» Task details
Please reproduce all the records exactly while leaving out their pictures.

Entries supplied START

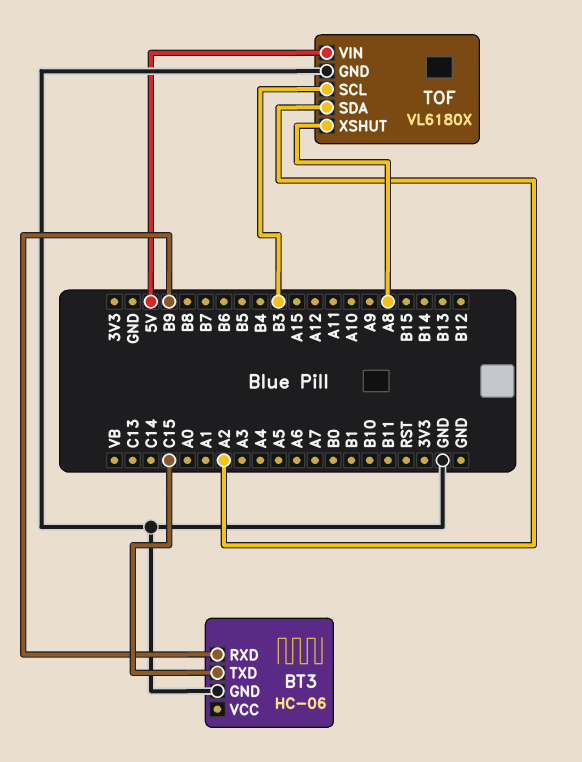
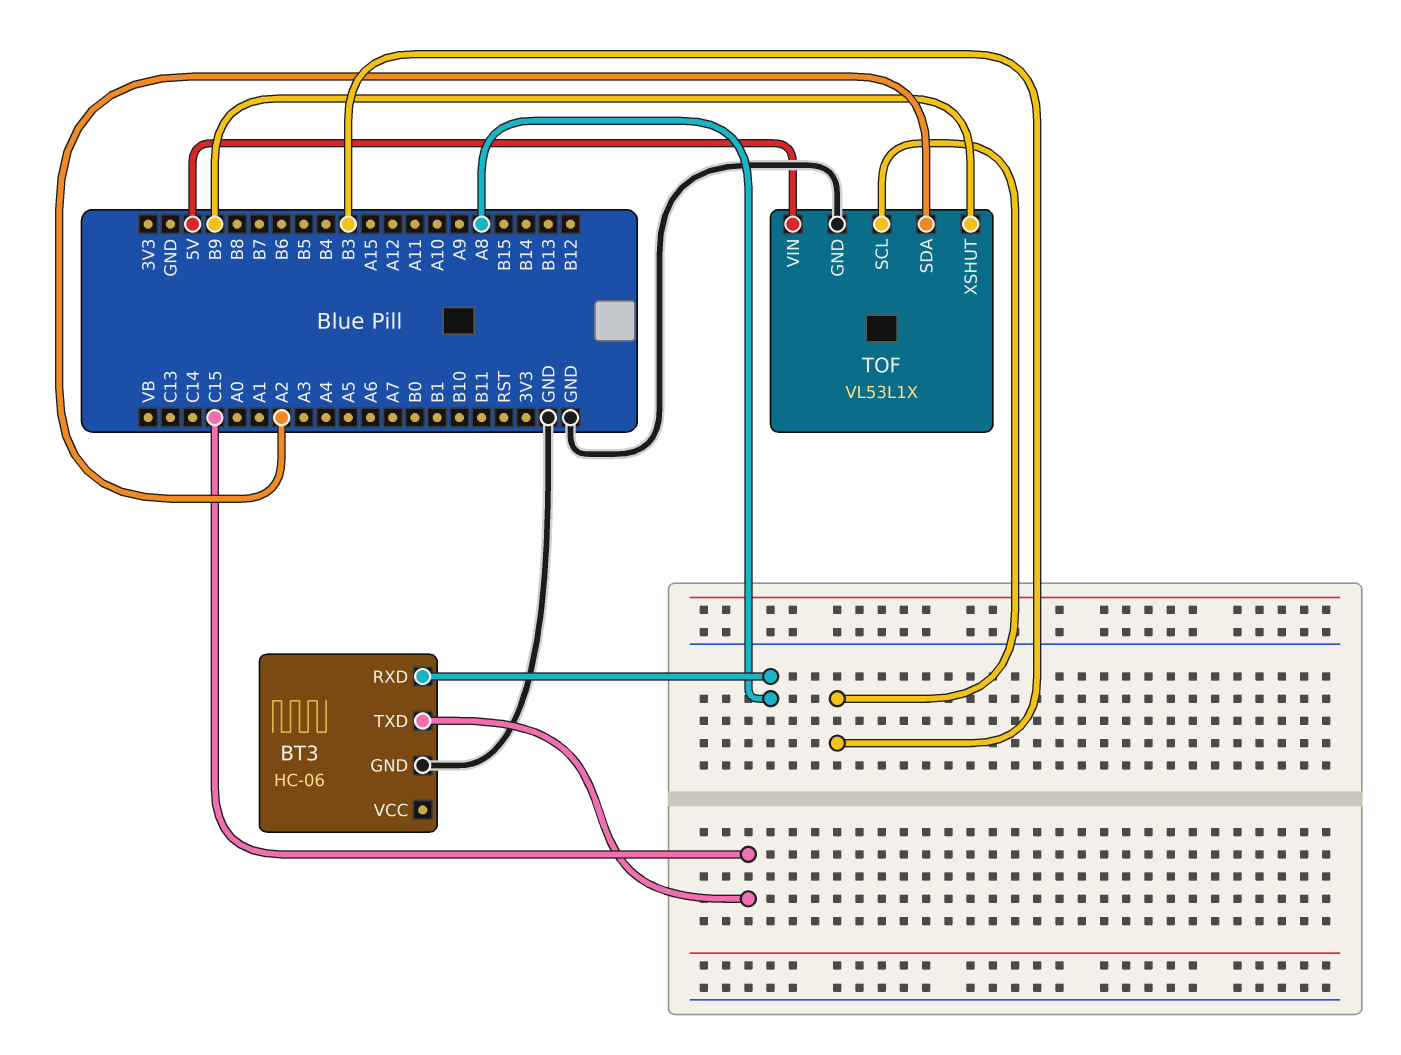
BT3 pin RXD: B9 -> A8
TOF: VL6180X -> VL53L1X
TOF pin XSHUT: A8 -> B9

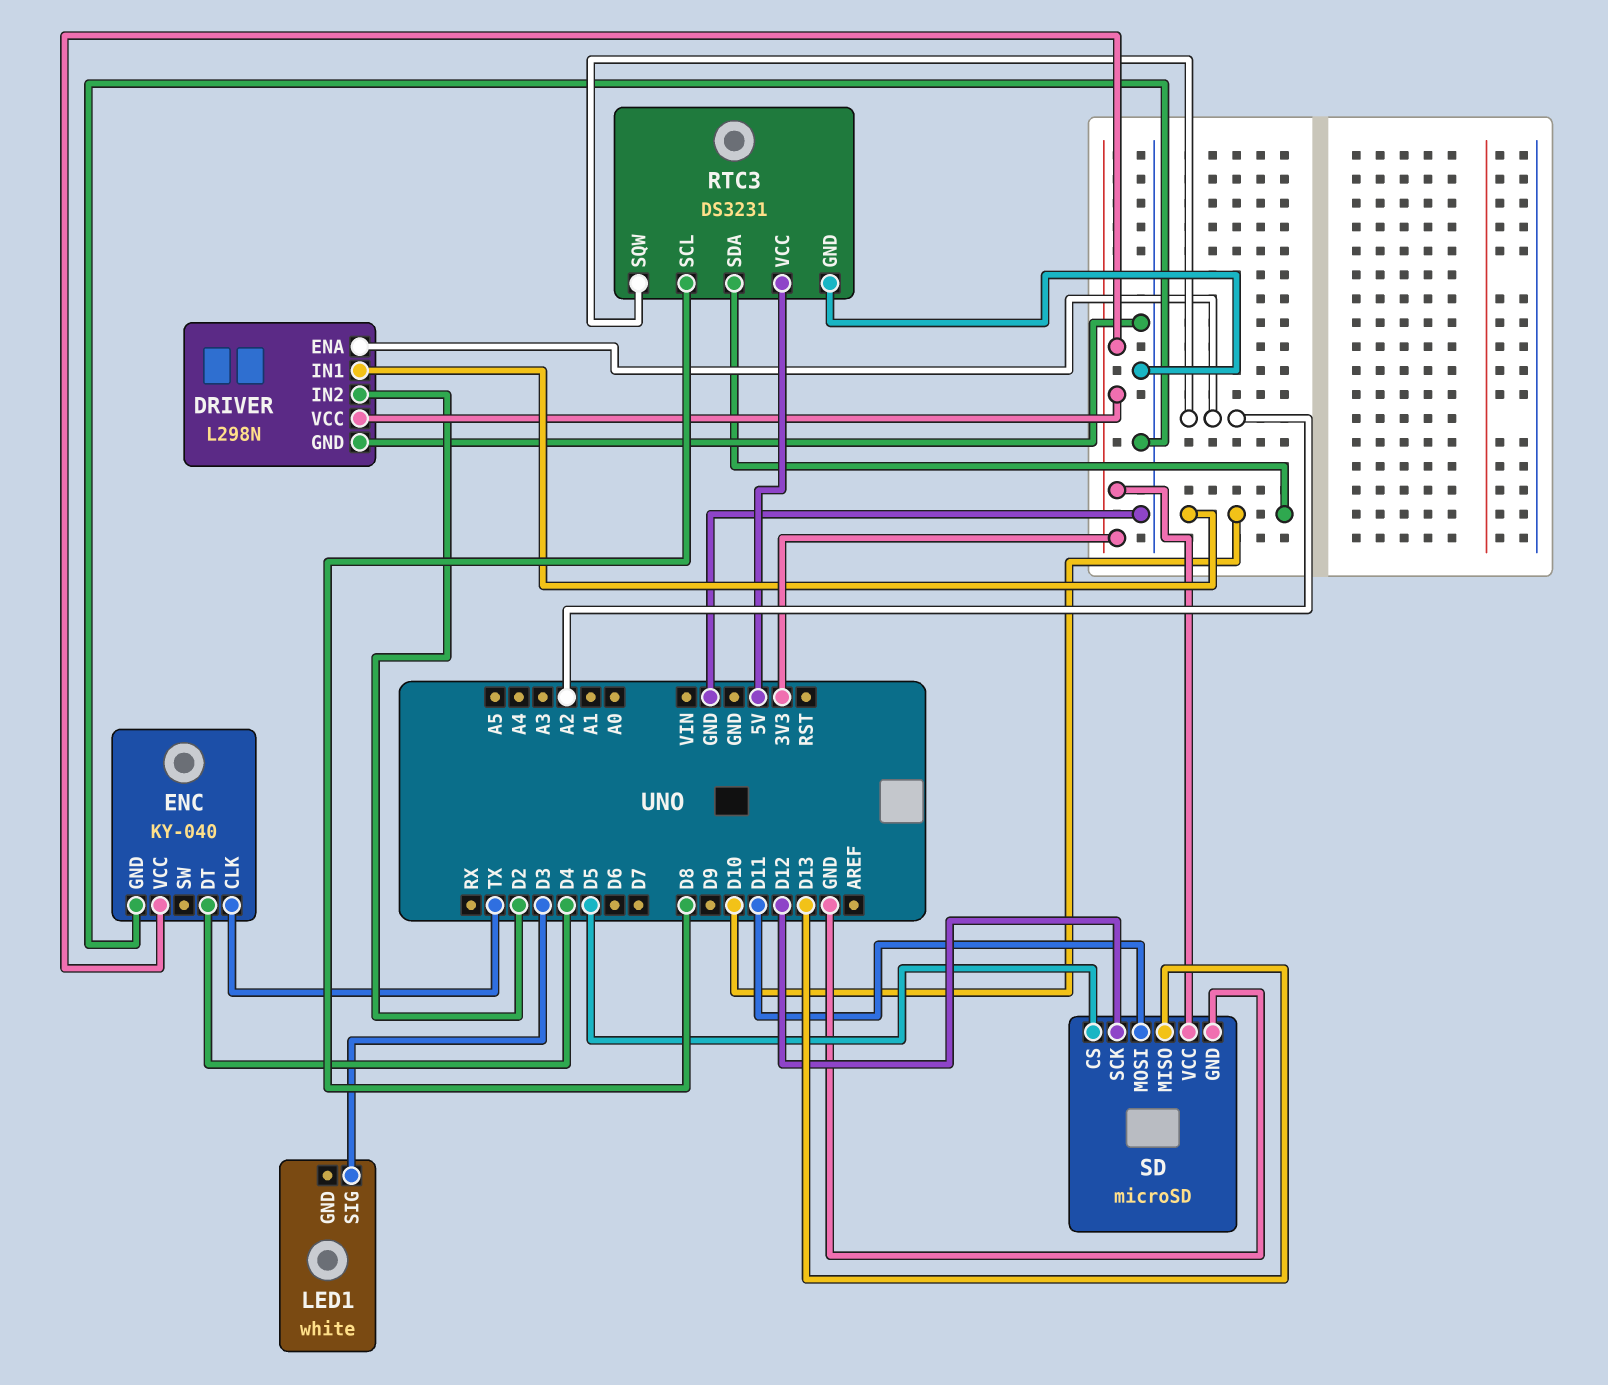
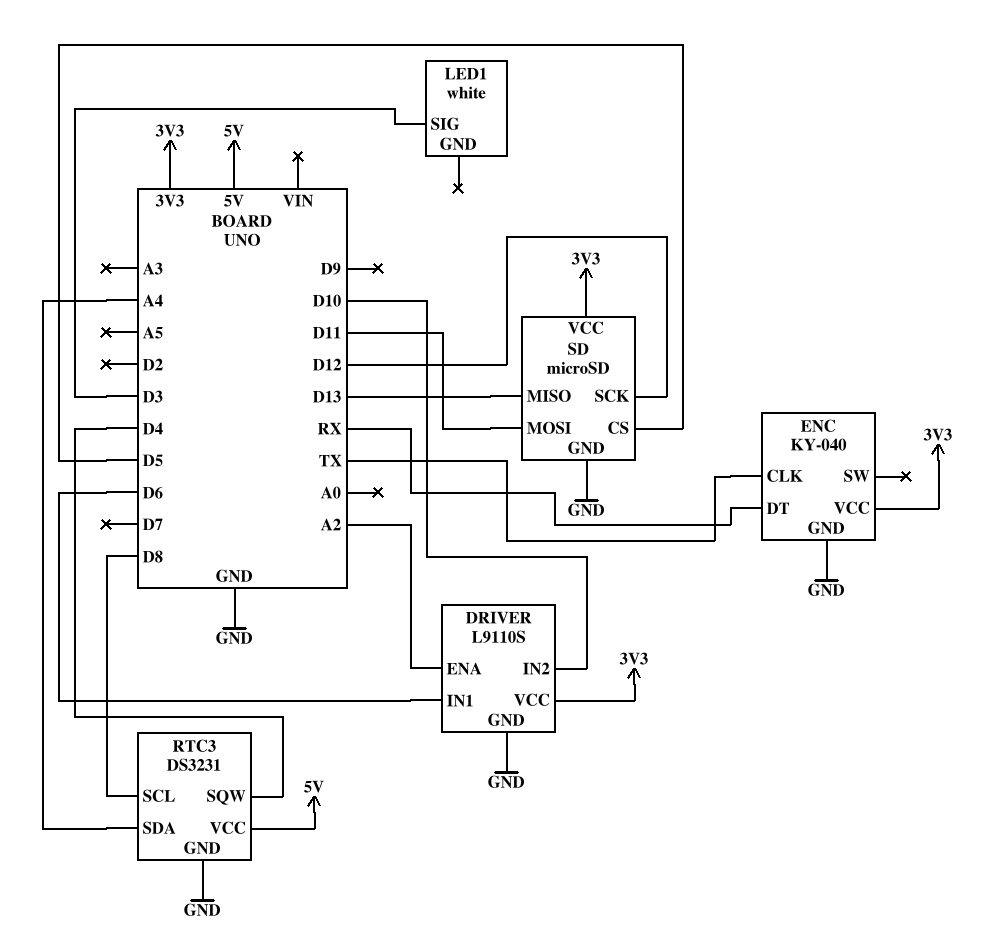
DRIVER: L298N -> L9110S
DRIVER pin IN1: D10 -> D6
DRIVER pin IN2: D2 -> D10
ENC pin DT: D4 -> RX
RTC3 pin SDA: D10 -> A4
RTC3 pin SQW: A2 -> D4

Entries supplied END

» Answer to the problem
BT3 pin RXD: B9 -> A8
TOF: VL6180X -> VL53L1X
TOF pin XSHUT: A8 -> B9

DRIVER: L298N -> L9110S
DRIVER pin IN1: D10 -> D6
DRIVER pin IN2: D2 -> D10
ENC pin DT: D4 -> RX
RTC3 pin SDA: D10 -> A4
RTC3 pin SQW: A2 -> D4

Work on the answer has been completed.